Records provided below:

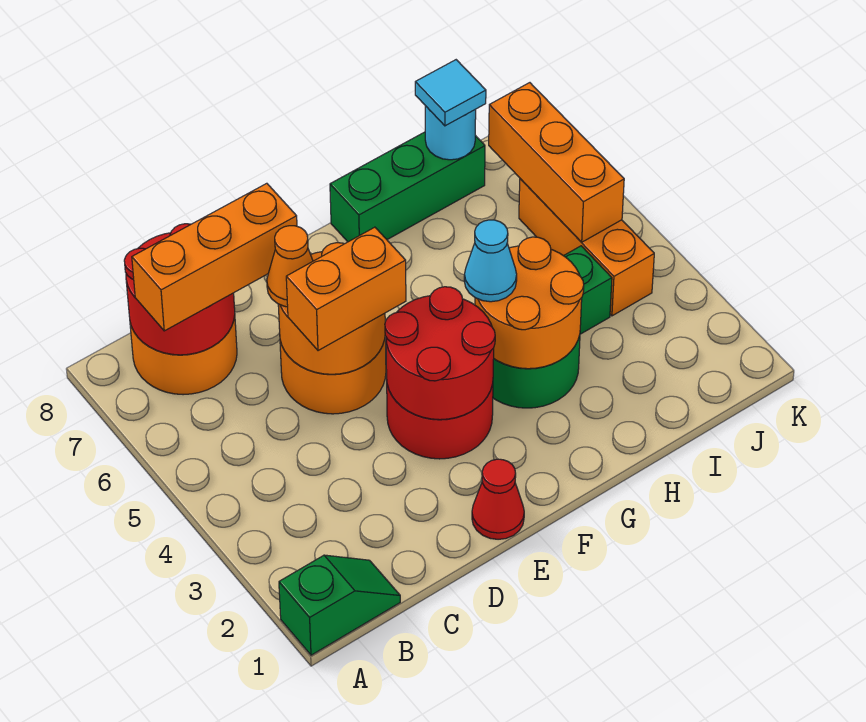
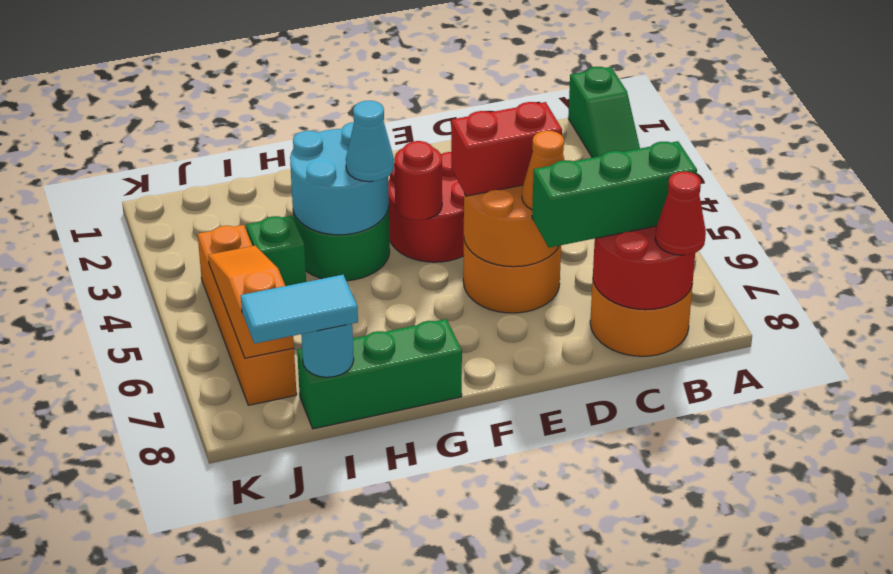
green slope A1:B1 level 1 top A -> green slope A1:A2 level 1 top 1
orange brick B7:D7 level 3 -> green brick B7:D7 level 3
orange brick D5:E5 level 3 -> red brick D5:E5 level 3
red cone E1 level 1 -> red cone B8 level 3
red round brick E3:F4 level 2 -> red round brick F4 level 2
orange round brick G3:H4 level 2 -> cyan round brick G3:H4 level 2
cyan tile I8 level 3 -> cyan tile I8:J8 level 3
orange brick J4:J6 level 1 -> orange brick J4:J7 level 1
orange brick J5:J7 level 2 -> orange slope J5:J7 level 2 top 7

End of Records provided.

■ **Aim of the exercise**: Give every record again exactly, apart from the pictures, which stay out.

■ **Response to this task**:
green slope A1:B1 level 1 top A -> green slope A1:A2 level 1 top 1
orange brick B7:D7 level 3 -> green brick B7:D7 level 3
orange brick D5:E5 level 3 -> red brick D5:E5 level 3
red cone E1 level 1 -> red cone B8 level 3
red round brick E3:F4 level 2 -> red round brick F4 level 2
orange round brick G3:H4 level 2 -> cyan round brick G3:H4 level 2
cyan tile I8 level 3 -> cyan tile I8:J8 level 3
orange brick J4:J6 level 1 -> orange brick J4:J7 level 1
orange brick J5:J7 level 2 -> orange slope J5:J7 level 2 top 7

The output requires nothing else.